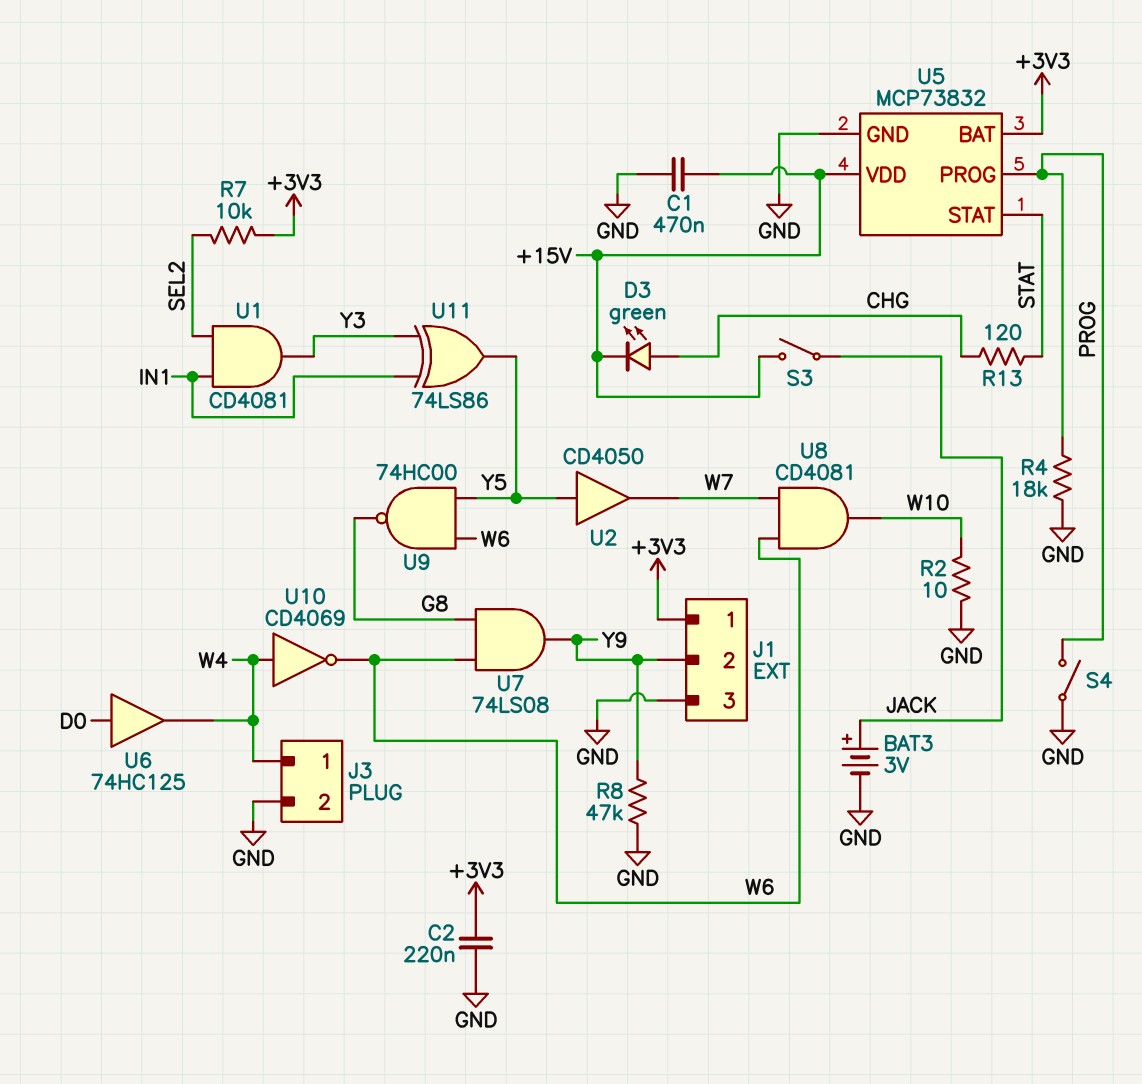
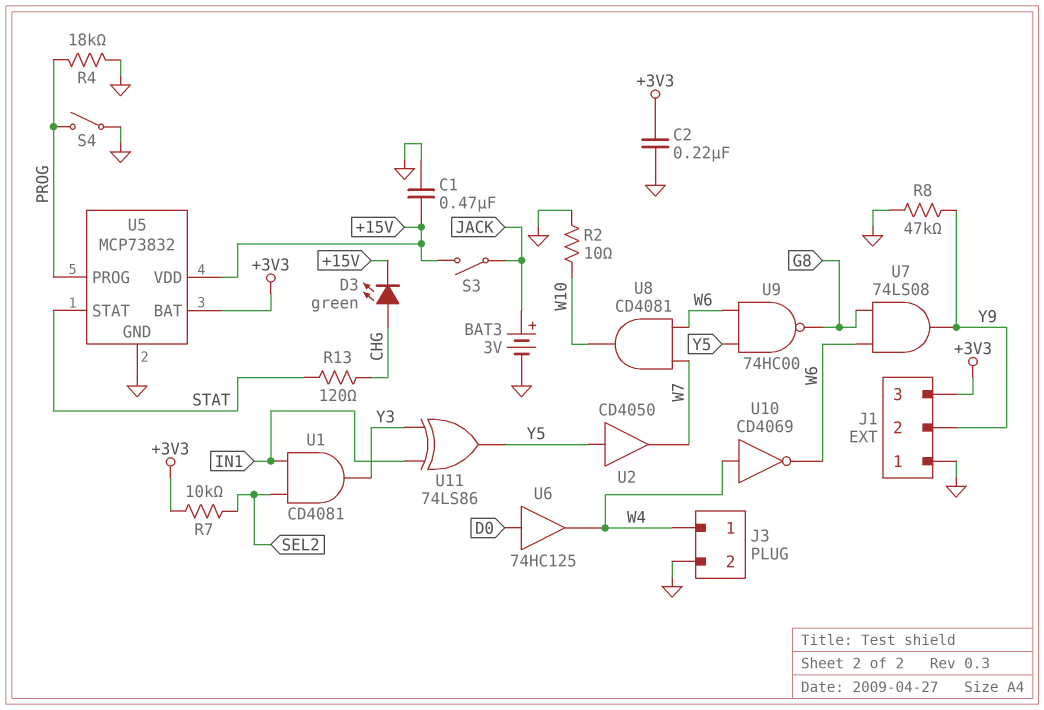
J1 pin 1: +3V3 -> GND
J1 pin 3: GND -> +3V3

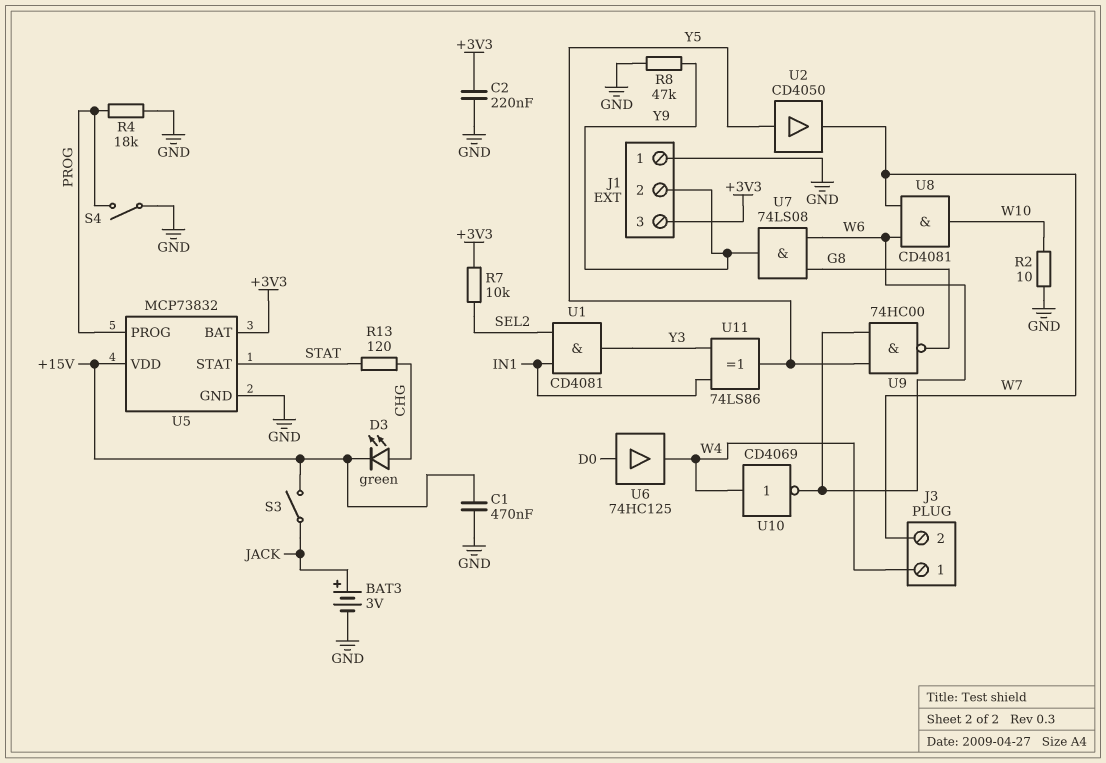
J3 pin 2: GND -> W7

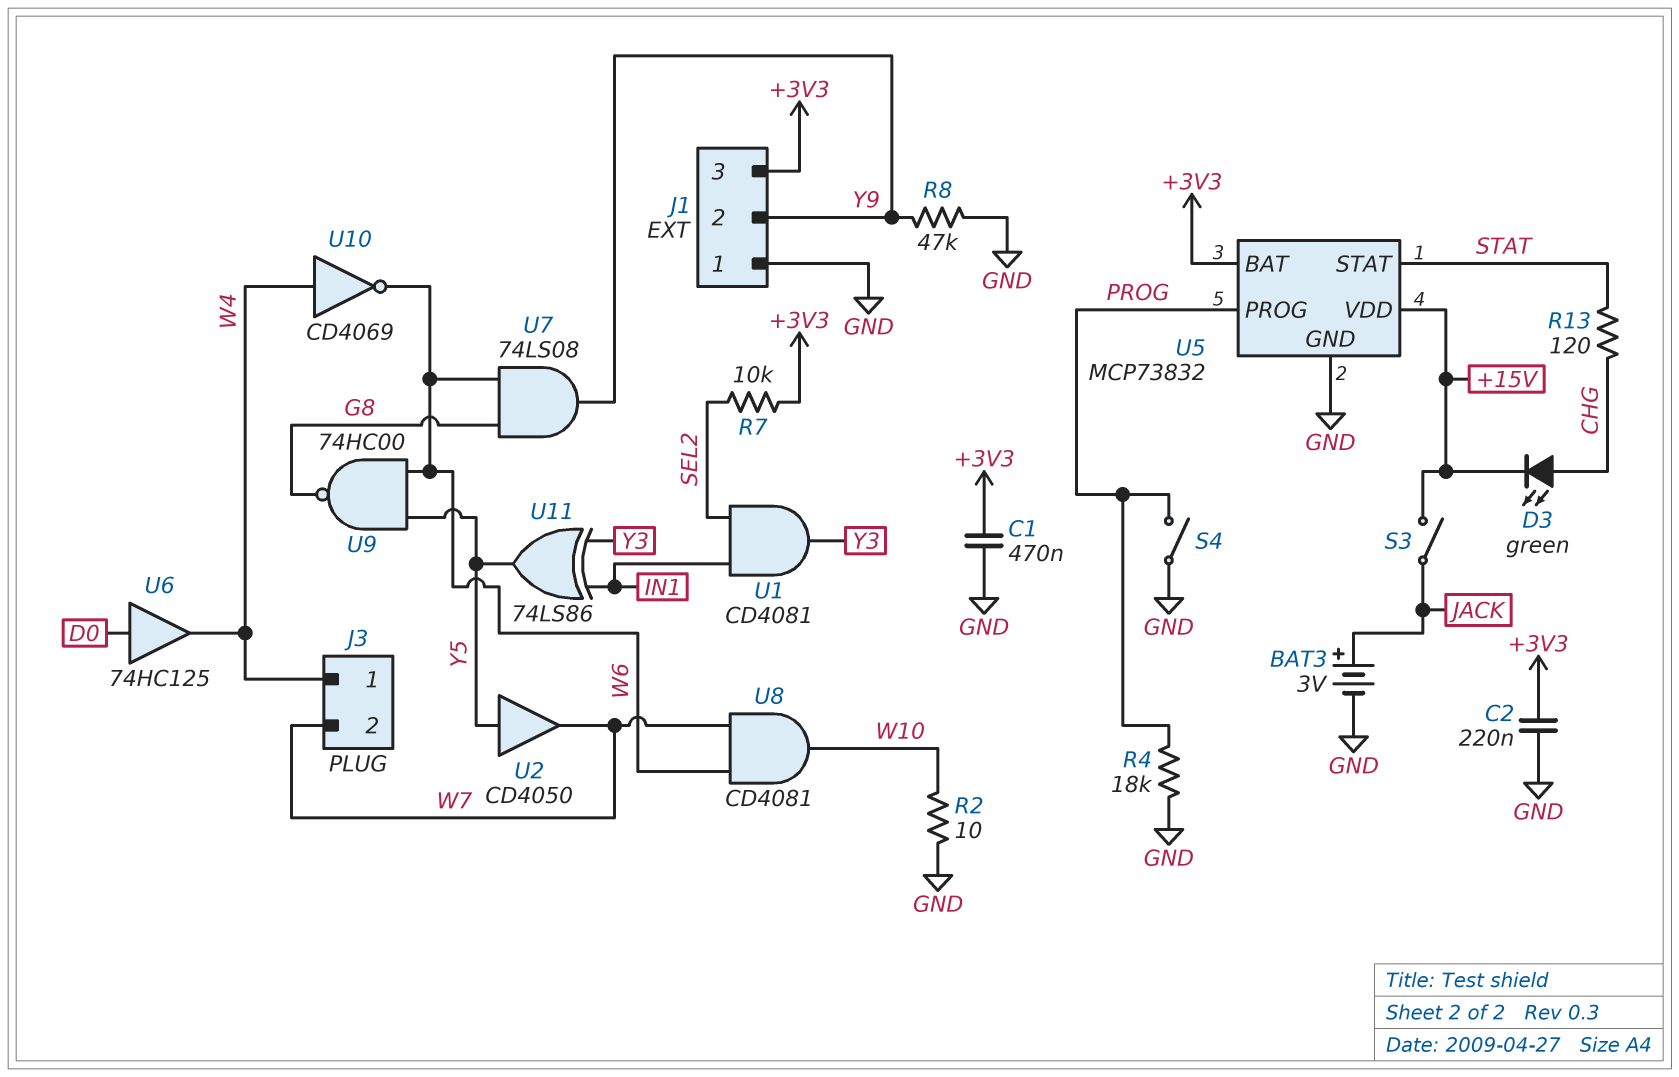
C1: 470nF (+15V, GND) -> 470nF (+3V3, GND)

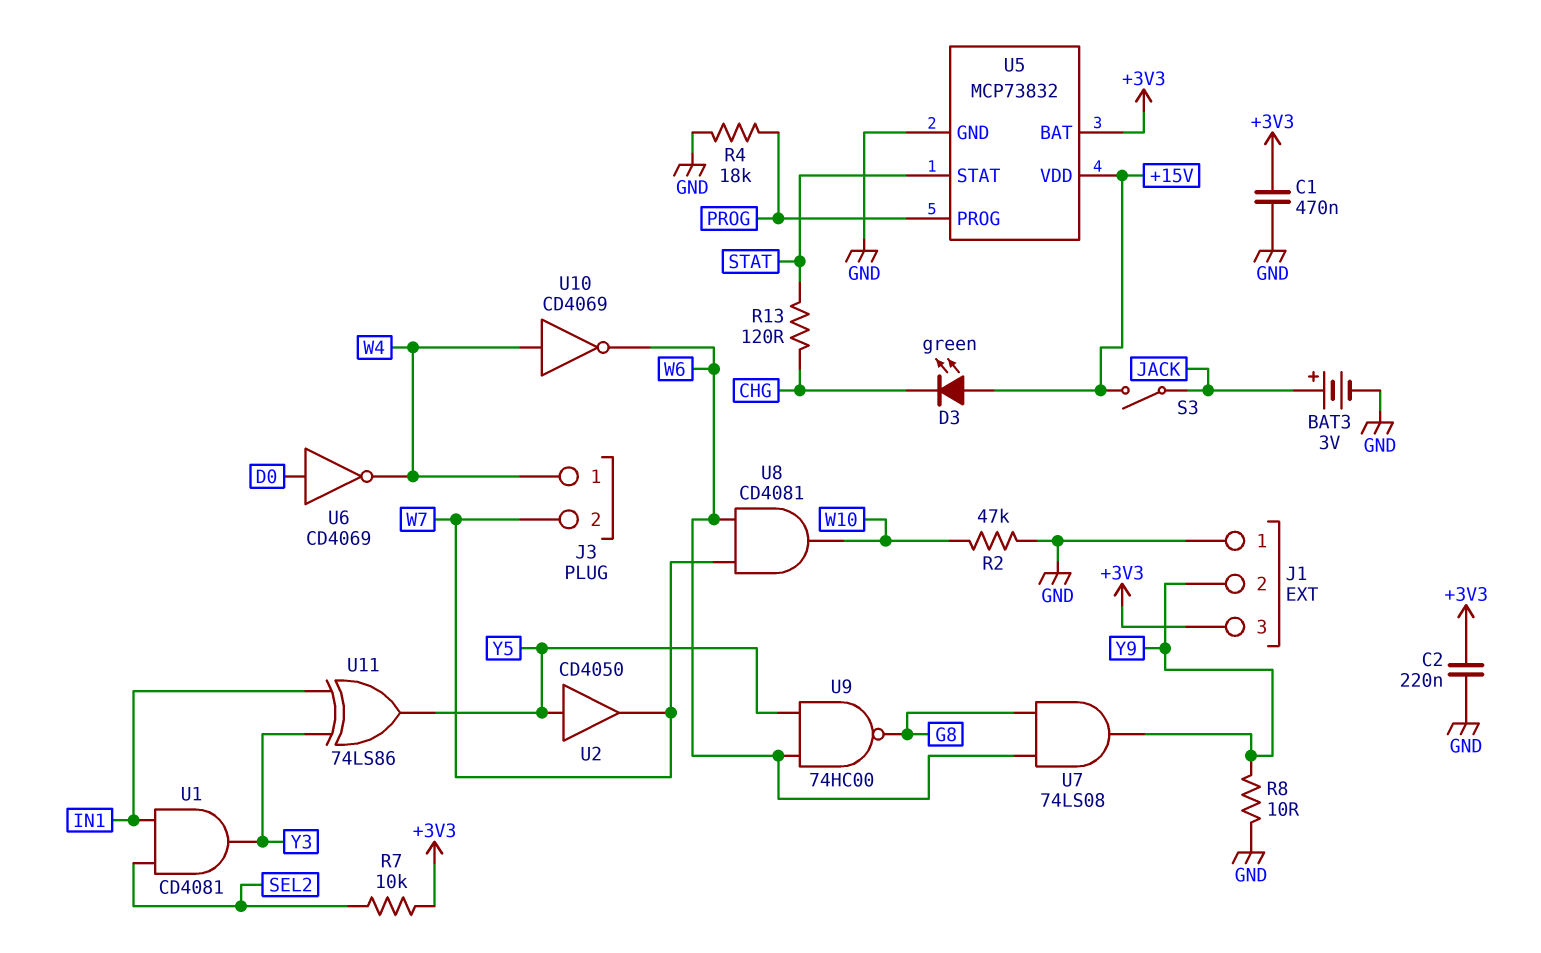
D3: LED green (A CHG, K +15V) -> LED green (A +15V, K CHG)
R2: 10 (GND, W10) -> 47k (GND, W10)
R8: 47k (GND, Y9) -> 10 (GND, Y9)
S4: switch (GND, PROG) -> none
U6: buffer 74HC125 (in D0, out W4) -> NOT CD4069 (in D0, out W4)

What the exercise asks: Any images must be left out; transcribe the rest of the material exactly.

Finished exercise:
J1 pin 1: +3V3 -> GND
J1 pin 3: GND -> +3V3

J3 pin 2: GND -> W7

C1: 470nF (+15V, GND) -> 470nF (+3V3, GND)

D3: LED green (A CHG, K +15V) -> LED green (A +15V, K CHG)
R2: 10 (GND, W10) -> 47k (GND, W10)
R8: 47k (GND, Y9) -> 10 (GND, Y9)
S4: switch (GND, PROG) -> none
U6: buffer 74HC125 (in D0, out W4) -> NOT CD4069 (in D0, out W4)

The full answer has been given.